WHAT TO WORK ON: Lines with the word "smartphone" are the answer; copy each of them from the data below.

MATERIAL SHOWN:
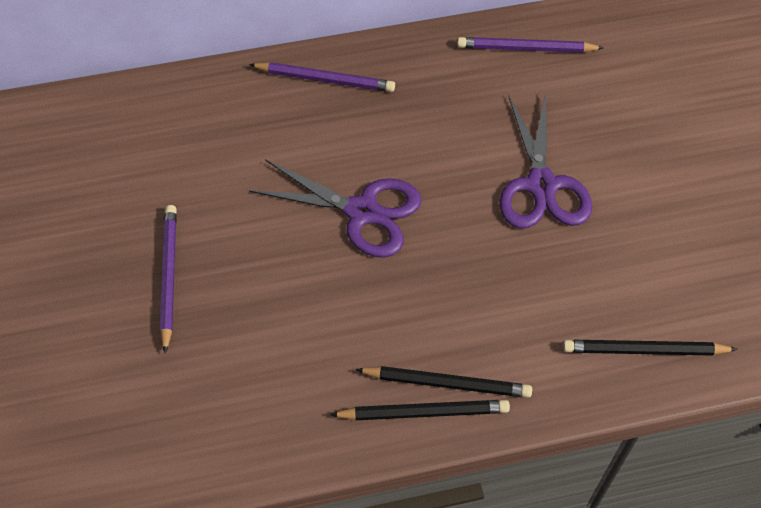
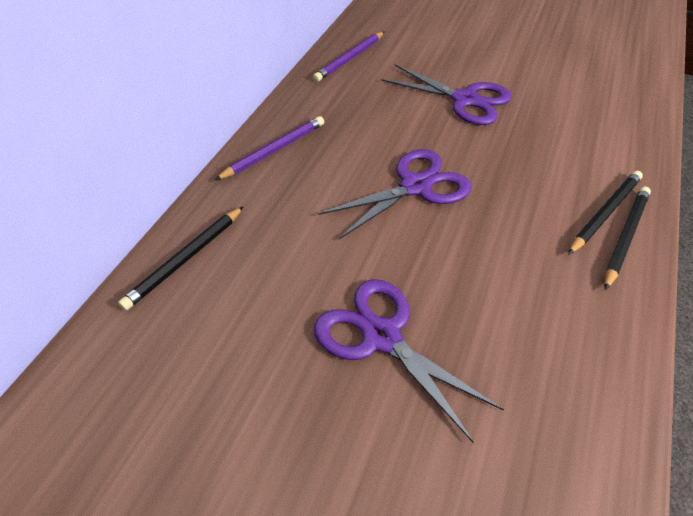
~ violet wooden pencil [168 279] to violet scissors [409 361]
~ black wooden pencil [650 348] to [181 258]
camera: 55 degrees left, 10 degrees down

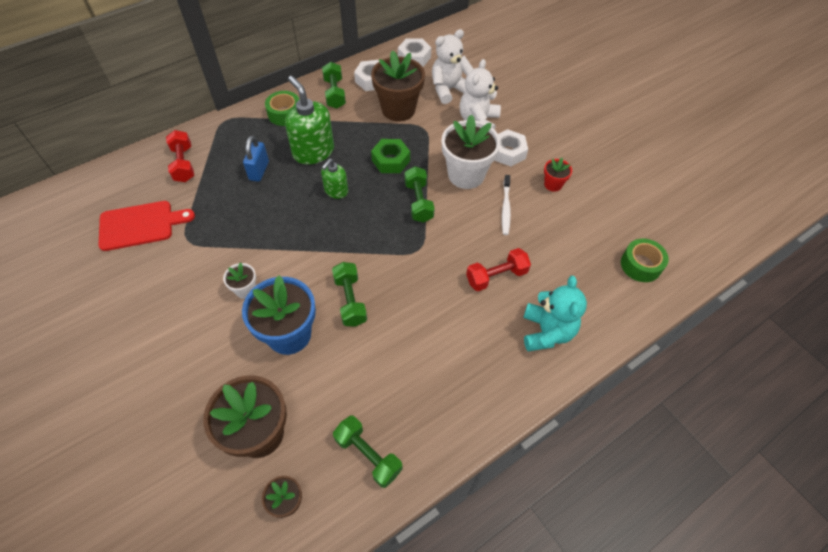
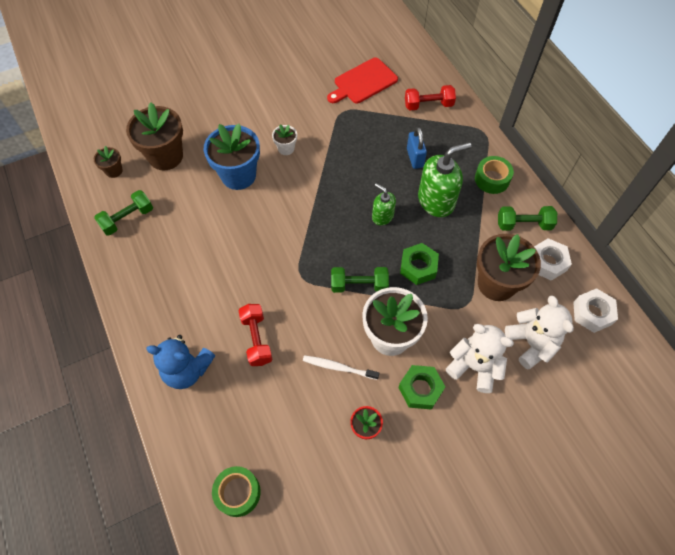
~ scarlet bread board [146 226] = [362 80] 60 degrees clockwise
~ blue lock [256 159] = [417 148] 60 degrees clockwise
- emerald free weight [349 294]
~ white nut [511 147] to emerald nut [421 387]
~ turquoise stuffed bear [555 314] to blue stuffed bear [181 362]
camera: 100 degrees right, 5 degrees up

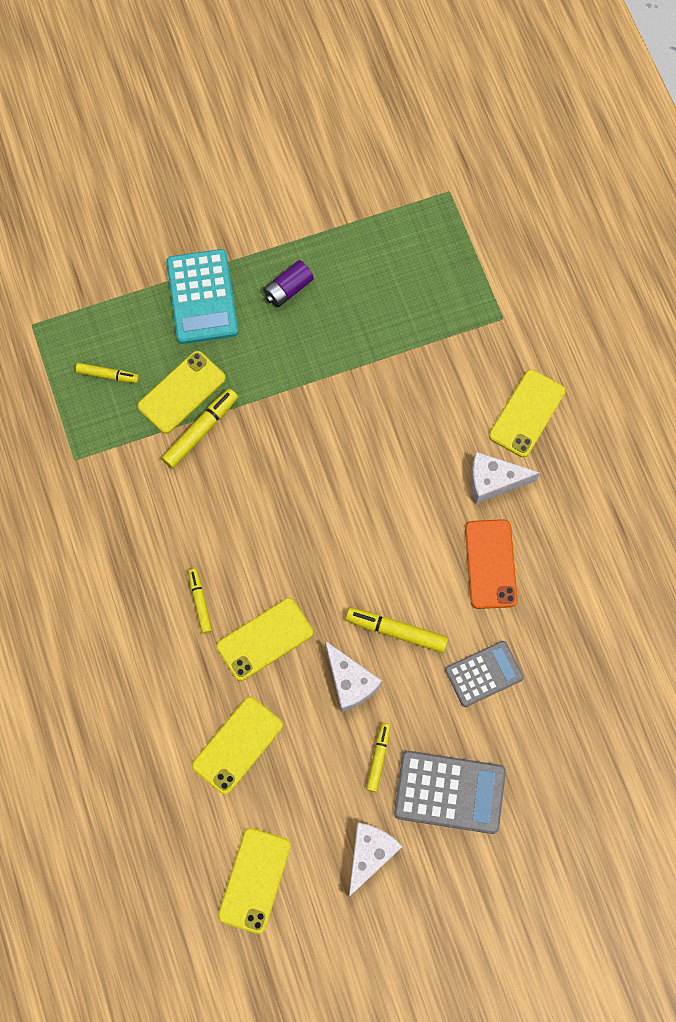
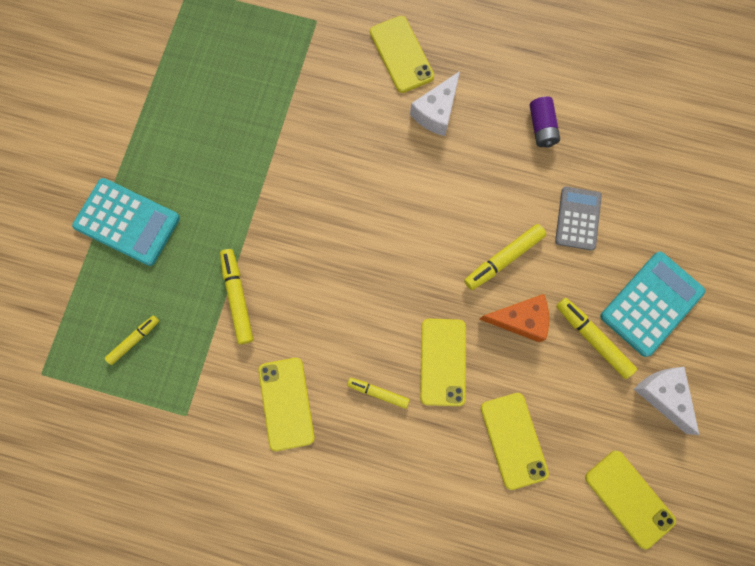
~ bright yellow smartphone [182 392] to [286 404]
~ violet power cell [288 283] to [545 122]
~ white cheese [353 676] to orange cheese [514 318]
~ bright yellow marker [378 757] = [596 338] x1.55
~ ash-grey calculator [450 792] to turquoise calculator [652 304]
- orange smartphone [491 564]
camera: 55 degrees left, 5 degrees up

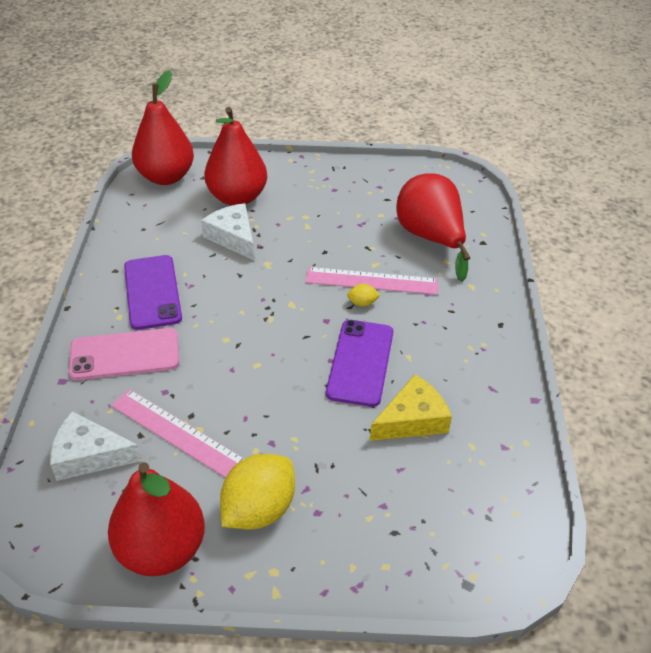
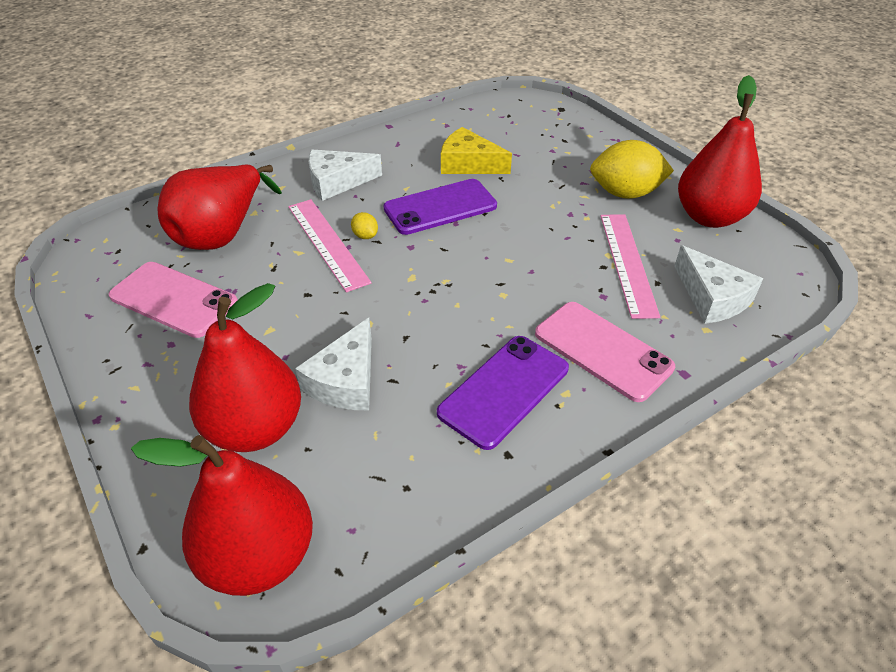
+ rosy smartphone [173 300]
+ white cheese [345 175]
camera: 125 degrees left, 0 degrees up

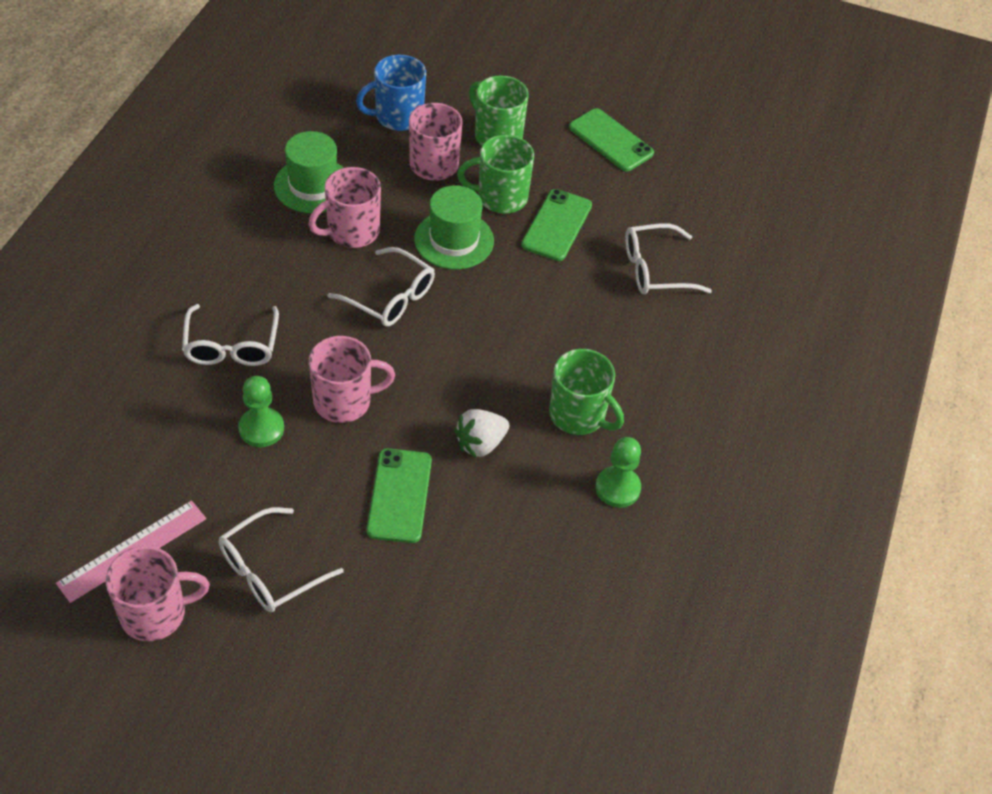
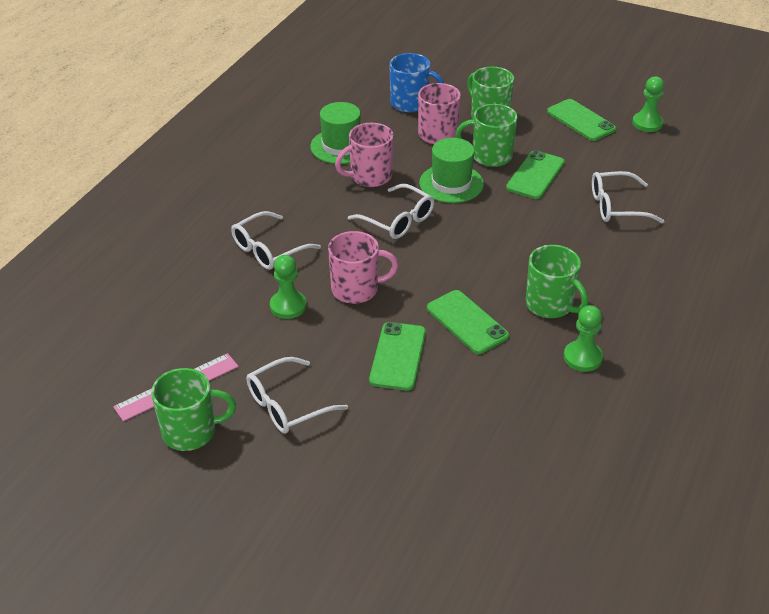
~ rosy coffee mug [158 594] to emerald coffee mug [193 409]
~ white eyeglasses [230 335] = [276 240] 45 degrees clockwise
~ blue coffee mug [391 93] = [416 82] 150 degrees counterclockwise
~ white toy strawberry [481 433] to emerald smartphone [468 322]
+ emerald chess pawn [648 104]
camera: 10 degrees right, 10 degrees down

TASK RESPONSE:
~ bright yellow smartphone [182 392] to [286 404]
- orange smartphone [491 564]
+ rosy smartphone [173 300]
~ white toy strawberry [481 433] to emerald smartphone [468 322]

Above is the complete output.